### [Problem details]
Of the lines below, report only those that contain "moved".

### [Object tracking records]
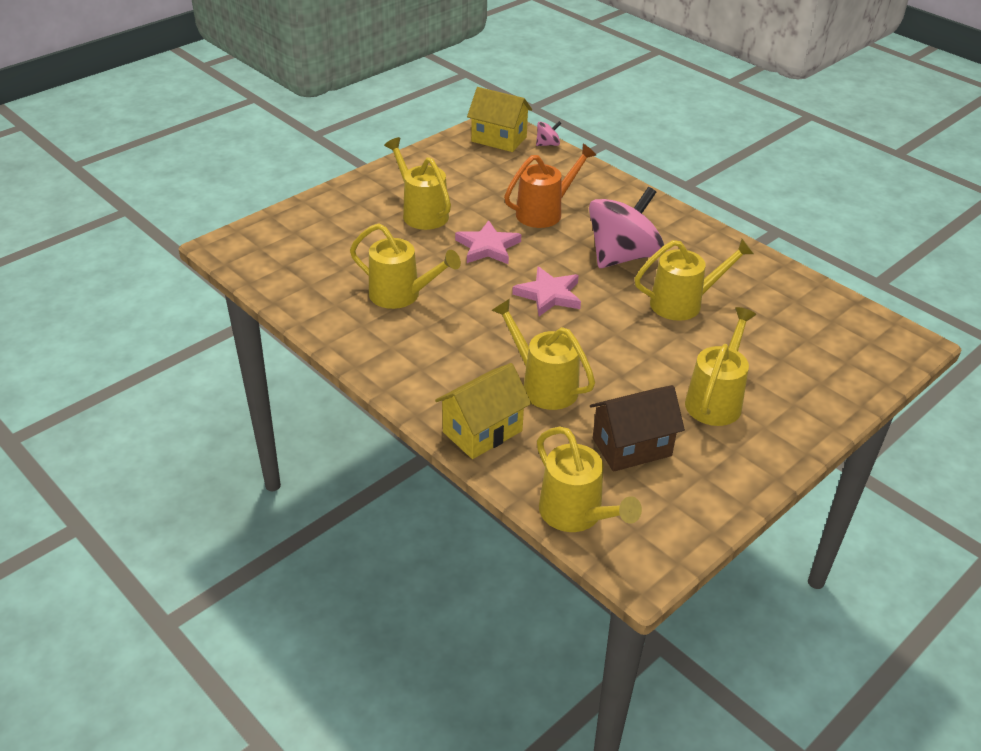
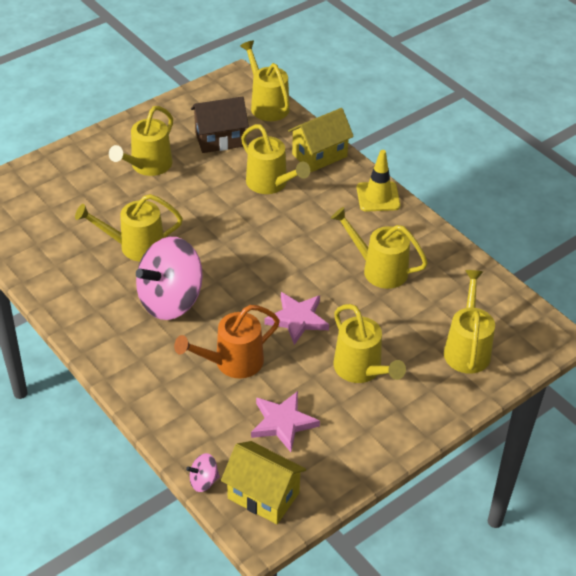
camera: 175 degrees left, 5 degrees up
pink star [512,266,581,316] -> pink star moved to [251,391,320,452]
none -> yellow traffic cone [357,150,401,212]
none -> yellow watering can [444,270,495,373]

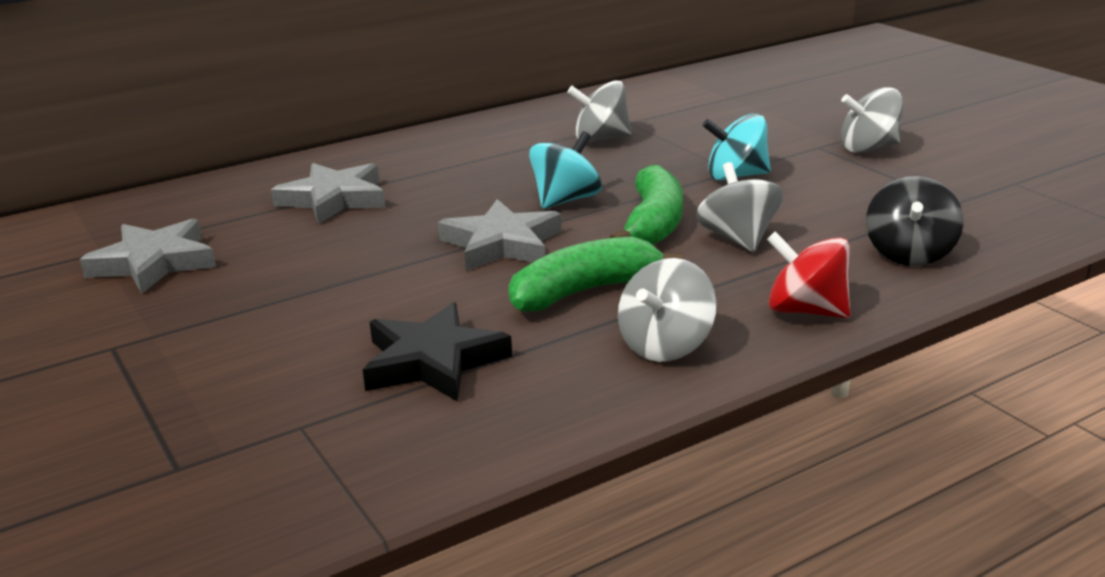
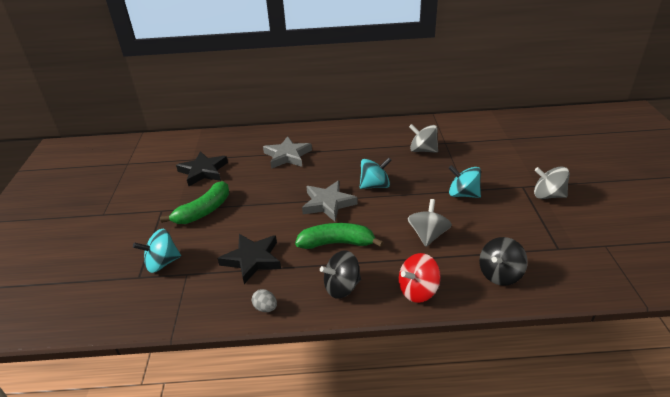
camera: 30 degrees right, 10 degrees up
grey star [80,219,216,294] -> black star [176,151,228,186]
green banana [609,165,683,245] -> green banana moved to [160,181,229,224]
grey spinning top [618,258,716,362] -> black spinning top [320,250,361,299]
red spinning top [767,231,850,318] -> red spinning top turned 90 degrees counterclockwise [399,253,441,303]
none -> turquoise spinning top [133,229,181,273]
none -> grey egg [252,289,277,312]

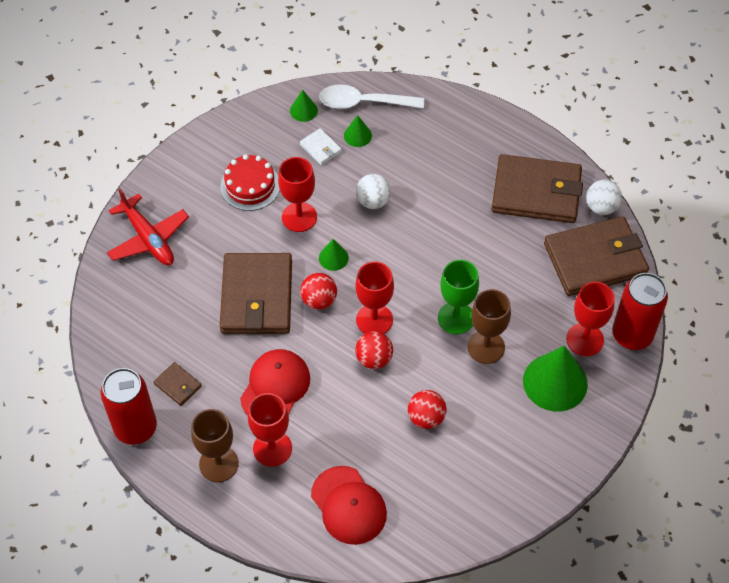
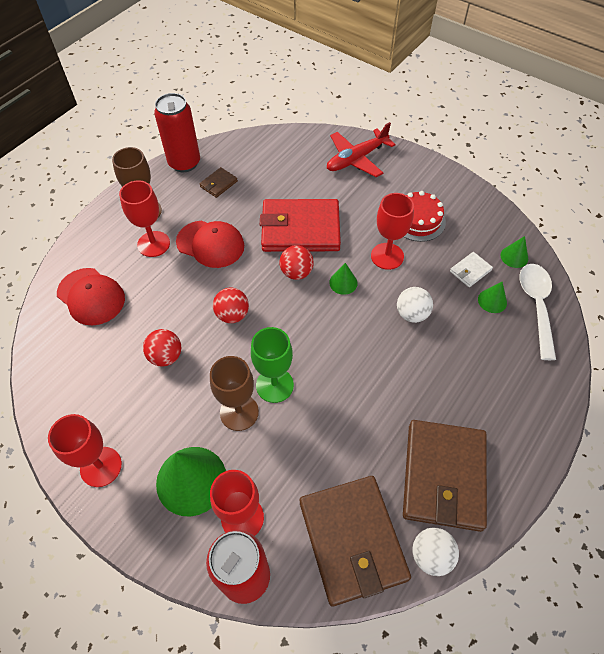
camera: 90 degrees right, 0 degrees up
brown wallet [220,253,292,334] -> red wallet [260,199,341,252]
red cap [311,466,387,545] -> red cap turned 105 degrees counterclockwise [57,268,125,325]
red goblet [355,262,394,334] -> red goblet moved to [48,414,122,487]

### [Solution to the problem]
pink star [512,266,581,316] -> pink star moved to [251,391,320,452]
green banana [609,165,683,245] -> green banana moved to [160,181,229,224]
red goblet [355,262,394,334] -> red goblet moved to [48,414,122,487]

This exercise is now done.